* _To do_:
Copy out the entries below exactly as they stand, but only from the line containing "U2 pin CV: N3 -> N15" through the line containing "D8: diode 1N4004".

══ The records ══

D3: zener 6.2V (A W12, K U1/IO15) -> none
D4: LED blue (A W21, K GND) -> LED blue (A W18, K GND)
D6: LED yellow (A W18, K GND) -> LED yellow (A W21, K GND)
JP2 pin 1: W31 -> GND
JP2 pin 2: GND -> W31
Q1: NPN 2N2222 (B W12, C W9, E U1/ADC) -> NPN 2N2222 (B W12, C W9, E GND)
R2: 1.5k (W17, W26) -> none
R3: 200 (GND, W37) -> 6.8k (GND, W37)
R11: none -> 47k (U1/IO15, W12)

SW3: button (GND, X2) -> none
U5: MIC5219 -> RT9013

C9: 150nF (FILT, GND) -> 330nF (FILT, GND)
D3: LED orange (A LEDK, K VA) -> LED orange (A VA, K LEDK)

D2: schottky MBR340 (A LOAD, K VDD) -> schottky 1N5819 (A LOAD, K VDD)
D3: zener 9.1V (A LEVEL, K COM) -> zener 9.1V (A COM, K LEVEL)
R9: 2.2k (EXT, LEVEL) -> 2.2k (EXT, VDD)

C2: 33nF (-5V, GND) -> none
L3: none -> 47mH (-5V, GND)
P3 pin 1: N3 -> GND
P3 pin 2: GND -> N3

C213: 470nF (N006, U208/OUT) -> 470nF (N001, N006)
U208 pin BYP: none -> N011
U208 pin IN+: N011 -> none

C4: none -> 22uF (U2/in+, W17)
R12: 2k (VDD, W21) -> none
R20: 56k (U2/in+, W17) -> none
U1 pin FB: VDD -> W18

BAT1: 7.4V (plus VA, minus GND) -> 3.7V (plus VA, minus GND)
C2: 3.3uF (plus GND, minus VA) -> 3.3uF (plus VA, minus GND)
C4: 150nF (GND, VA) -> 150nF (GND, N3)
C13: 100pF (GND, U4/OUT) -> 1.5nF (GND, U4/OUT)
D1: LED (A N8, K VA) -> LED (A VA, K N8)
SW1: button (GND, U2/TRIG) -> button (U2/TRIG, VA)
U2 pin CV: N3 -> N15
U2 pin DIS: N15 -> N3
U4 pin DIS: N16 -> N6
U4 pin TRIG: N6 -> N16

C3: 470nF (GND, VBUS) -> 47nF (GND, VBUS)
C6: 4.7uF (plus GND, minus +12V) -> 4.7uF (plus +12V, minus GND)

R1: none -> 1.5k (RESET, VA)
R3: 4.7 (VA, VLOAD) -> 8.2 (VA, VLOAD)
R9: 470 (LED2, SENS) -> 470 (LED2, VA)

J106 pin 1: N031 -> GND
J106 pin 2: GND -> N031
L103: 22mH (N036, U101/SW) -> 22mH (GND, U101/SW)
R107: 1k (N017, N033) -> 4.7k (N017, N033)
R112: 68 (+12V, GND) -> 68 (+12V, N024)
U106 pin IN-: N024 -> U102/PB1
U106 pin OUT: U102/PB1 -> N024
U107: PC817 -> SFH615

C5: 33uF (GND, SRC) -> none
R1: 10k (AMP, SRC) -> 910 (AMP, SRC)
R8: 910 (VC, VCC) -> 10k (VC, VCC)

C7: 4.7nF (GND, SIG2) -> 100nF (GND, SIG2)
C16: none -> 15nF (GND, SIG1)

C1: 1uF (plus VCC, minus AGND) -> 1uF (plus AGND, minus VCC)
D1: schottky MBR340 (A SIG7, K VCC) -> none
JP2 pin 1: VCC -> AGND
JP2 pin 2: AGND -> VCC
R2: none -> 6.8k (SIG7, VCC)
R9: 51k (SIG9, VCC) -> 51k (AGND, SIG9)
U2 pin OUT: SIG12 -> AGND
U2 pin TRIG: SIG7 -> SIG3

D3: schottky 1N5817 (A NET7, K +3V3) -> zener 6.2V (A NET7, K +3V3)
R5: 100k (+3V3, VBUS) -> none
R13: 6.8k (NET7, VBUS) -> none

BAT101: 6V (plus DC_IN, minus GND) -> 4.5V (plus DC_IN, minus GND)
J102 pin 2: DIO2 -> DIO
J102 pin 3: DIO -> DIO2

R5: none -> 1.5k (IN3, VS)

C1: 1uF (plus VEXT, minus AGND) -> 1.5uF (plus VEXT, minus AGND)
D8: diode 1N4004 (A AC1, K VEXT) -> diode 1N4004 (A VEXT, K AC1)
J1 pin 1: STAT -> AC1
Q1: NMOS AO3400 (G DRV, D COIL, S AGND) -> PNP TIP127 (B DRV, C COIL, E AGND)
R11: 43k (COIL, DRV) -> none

═══

* _Solution to this problem_:
U2 pin CV: N3 -> N15
U2 pin DIS: N15 -> N3
U4 pin DIS: N16 -> N6
U4 pin TRIG: N6 -> N16

C3: 470nF (GND, VBUS) -> 47nF (GND, VBUS)
C6: 4.7uF (plus GND, minus +12V) -> 4.7uF (plus +12V, minus GND)

R1: none -> 1.5k (RESET, VA)
R3: 4.7 (VA, VLOAD) -> 8.2 (VA, VLOAD)
R9: 470 (LED2, SENS) -> 470 (LED2, VA)

J106 pin 1: N031 -> GND
J106 pin 2: GND -> N031
L103: 22mH (N036, U101/SW) -> 22mH (GND, U101/SW)
R107: 1k (N017, N033) -> 4.7k (N017, N033)
R112: 68 (+12V, GND) -> 68 (+12V, N024)
U106 pin IN-: N024 -> U102/PB1
U106 pin OUT: U102/PB1 -> N024
U107: PC817 -> SFH615

C5: 33uF (GND, SRC) -> none
R1: 10k (AMP, SRC) -> 910 (AMP, SRC)
R8: 910 (VC, VCC) -> 10k (VC, VCC)

C7: 4.7nF (GND, SIG2) -> 100nF (GND, SIG2)
C16: none -> 15nF (GND, SIG1)

C1: 1uF (plus VCC, minus AGND) -> 1uF (plus AGND, minus VCC)
D1: schottky MBR340 (A SIG7, K VCC) -> none
JP2 pin 1: VCC -> AGND
JP2 pin 2: AGND -> VCC
R2: none -> 6.8k (SIG7, VCC)
R9: 51k (SIG9, VCC) -> 51k (AGND, SIG9)
U2 pin OUT: SIG12 -> AGND
U2 pin TRIG: SIG7 -> SIG3

D3: schottky 1N5817 (A NET7, K +3V3) -> zener 6.2V (A NET7, K +3V3)
R5: 100k (+3V3, VBUS) -> none
R13: 6.8k (NET7, VBUS) -> none

BAT101: 6V (plus DC_IN, minus GND) -> 4.5V (plus DC_IN, minus GND)
J102 pin 2: DIO2 -> DIO
J102 pin 3: DIO -> DIO2

R5: none -> 1.5k (IN3, VS)

C1: 1uF (plus VEXT, minus AGND) -> 1.5uF (plus VEXT, minus AGND)
D8: diode 1N4004 (A AC1, K VEXT) -> diode 1N4004 (A VEXT, K AC1)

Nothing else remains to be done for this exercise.